How to complete this task:
Your task is to repeat exactly the lines below between the line holding "wall: (631, 944) -> (764, 493), moved" and the line holding "window: (383, 292) -> (68, 93), moved", inclusive, and only those.

Data provided below:

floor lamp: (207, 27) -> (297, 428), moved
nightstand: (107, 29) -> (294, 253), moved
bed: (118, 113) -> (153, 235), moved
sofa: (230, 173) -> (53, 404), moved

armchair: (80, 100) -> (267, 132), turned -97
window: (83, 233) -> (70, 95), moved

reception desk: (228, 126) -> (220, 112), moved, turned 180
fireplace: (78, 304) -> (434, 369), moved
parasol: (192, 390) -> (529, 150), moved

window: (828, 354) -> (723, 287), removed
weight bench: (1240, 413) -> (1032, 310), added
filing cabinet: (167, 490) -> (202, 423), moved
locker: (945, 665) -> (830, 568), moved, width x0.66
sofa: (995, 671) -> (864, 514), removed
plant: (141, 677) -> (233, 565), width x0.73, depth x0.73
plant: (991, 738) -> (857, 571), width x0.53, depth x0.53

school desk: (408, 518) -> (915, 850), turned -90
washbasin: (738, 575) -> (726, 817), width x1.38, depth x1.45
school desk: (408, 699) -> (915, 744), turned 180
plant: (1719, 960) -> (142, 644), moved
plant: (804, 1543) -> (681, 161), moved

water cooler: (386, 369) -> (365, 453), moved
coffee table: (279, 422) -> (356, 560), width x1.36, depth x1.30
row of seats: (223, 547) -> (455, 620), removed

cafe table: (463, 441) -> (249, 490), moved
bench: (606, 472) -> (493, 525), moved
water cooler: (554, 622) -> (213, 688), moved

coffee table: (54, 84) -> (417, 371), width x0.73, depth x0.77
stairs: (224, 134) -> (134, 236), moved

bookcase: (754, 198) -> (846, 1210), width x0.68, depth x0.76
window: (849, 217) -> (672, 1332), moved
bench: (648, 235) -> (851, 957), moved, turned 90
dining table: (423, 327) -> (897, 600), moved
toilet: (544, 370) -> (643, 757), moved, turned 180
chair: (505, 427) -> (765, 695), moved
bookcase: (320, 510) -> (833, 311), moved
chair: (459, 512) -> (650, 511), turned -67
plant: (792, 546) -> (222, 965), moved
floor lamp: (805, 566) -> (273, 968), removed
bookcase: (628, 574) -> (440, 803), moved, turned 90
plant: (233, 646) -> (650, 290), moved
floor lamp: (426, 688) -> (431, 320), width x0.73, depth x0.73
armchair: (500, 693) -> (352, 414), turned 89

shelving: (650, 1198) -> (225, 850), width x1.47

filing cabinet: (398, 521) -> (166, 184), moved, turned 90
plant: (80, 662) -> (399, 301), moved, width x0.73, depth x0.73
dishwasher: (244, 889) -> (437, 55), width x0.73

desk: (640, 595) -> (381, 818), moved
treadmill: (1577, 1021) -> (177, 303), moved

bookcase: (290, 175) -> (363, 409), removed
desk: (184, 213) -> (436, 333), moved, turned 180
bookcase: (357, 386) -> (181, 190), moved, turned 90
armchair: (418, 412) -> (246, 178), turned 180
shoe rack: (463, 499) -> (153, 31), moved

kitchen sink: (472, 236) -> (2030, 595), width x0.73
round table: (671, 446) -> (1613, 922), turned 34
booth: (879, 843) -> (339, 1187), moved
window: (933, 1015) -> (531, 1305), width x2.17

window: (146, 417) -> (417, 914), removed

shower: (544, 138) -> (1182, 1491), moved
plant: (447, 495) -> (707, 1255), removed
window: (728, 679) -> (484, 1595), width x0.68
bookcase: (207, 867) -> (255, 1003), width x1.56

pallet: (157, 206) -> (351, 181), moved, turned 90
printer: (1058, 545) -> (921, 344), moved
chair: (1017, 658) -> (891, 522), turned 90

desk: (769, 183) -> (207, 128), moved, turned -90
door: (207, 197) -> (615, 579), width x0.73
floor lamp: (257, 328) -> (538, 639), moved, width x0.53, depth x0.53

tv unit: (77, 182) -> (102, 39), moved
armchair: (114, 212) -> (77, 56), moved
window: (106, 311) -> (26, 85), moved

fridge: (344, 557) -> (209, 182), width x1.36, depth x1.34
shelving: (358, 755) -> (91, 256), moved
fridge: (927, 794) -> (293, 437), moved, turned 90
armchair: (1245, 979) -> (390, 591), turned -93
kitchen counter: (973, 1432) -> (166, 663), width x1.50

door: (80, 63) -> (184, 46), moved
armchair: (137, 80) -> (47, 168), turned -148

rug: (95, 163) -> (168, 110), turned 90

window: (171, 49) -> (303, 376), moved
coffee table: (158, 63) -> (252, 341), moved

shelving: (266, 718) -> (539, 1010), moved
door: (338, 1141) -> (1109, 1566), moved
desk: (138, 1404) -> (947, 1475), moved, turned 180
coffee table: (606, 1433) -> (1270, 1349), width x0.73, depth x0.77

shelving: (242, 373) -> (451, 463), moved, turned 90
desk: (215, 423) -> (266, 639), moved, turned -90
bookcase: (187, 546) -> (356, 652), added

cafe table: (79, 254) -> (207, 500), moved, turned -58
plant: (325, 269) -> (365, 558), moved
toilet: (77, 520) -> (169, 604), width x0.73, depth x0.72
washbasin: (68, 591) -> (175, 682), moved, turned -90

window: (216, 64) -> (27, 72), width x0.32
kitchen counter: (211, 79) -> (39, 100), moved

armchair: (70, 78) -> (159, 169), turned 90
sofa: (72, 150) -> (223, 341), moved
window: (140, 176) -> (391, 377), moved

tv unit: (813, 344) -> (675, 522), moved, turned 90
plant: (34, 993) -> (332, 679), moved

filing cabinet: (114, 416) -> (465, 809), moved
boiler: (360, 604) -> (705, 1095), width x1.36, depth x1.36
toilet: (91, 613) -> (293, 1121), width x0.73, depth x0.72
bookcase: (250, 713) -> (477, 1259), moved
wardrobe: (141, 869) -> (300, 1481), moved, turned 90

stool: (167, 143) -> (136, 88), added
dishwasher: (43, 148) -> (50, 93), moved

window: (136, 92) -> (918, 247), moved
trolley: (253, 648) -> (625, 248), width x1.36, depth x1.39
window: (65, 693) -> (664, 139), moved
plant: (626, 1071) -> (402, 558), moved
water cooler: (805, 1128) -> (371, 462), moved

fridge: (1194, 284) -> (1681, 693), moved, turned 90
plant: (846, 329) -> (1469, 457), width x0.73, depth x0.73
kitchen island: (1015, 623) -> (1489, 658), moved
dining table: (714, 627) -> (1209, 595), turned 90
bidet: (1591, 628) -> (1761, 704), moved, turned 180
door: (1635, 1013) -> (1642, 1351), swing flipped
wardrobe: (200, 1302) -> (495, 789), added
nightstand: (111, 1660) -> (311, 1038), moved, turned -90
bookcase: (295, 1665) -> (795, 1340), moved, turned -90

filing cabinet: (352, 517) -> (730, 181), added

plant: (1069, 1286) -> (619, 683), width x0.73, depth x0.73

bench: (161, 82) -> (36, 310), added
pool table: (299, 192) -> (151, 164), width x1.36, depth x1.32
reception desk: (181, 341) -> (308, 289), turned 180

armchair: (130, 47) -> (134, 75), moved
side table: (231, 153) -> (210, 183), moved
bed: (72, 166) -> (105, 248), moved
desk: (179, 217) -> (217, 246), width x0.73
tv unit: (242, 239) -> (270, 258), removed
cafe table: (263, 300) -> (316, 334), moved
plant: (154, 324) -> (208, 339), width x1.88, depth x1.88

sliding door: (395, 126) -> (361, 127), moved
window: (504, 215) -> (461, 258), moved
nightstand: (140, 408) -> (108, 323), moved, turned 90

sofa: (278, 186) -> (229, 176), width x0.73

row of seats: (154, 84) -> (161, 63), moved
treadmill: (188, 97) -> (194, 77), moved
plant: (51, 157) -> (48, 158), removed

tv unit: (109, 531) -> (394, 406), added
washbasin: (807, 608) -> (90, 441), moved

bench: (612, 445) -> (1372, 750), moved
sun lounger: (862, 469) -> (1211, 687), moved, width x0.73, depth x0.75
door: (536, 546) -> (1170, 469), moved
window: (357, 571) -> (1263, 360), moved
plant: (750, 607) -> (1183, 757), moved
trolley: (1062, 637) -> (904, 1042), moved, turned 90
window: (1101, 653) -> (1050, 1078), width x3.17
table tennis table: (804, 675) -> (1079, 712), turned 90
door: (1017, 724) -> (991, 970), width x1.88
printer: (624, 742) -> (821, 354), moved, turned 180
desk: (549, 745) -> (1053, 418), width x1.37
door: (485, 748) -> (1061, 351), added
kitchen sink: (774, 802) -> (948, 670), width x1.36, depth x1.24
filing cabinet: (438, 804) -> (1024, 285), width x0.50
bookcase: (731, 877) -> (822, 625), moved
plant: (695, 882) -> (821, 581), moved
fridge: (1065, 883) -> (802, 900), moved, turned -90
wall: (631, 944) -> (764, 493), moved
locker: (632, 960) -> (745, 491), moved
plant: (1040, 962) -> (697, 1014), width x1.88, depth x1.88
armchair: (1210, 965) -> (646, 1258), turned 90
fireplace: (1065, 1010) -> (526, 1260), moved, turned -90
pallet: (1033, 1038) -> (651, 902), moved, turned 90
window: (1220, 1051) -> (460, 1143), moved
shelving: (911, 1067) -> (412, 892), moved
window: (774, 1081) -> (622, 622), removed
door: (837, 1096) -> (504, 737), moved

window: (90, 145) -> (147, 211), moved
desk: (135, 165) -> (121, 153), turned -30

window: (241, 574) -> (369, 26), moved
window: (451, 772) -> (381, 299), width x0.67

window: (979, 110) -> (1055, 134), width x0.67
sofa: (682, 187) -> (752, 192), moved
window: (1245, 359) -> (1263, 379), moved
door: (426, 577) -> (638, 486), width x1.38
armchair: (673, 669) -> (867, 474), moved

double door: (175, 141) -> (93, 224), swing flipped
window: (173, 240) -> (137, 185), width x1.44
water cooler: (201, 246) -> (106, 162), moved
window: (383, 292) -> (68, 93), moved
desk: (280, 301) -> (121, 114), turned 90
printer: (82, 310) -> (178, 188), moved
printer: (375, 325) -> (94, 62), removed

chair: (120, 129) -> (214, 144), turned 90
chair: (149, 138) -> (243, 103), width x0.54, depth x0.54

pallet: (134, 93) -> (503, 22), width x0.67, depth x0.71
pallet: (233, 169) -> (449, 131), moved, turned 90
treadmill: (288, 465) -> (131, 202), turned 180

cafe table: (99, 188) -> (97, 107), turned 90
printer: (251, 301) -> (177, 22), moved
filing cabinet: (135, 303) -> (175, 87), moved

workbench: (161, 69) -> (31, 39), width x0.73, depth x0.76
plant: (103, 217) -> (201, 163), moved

End of Data provided.

Written solution:
wall: (631, 944) -> (764, 493), moved
locker: (632, 960) -> (745, 491), moved
plant: (1040, 962) -> (697, 1014), width x1.88, depth x1.88
armchair: (1210, 965) -> (646, 1258), turned 90
fireplace: (1065, 1010) -> (526, 1260), moved, turned -90
pallet: (1033, 1038) -> (651, 902), moved, turned 90
window: (1220, 1051) -> (460, 1143), moved
shelving: (911, 1067) -> (412, 892), moved
window: (774, 1081) -> (622, 622), removed
door: (837, 1096) -> (504, 737), moved

window: (90, 145) -> (147, 211), moved
desk: (135, 165) -> (121, 153), turned -30

window: (241, 574) -> (369, 26), moved
window: (451, 772) -> (381, 299), width x0.67

window: (979, 110) -> (1055, 134), width x0.67
sofa: (682, 187) -> (752, 192), moved
window: (1245, 359) -> (1263, 379), moved
door: (426, 577) -> (638, 486), width x1.38
armchair: (673, 669) -> (867, 474), moved

double door: (175, 141) -> (93, 224), swing flipped
window: (173, 240) -> (137, 185), width x1.44
water cooler: (201, 246) -> (106, 162), moved
window: (383, 292) -> (68, 93), moved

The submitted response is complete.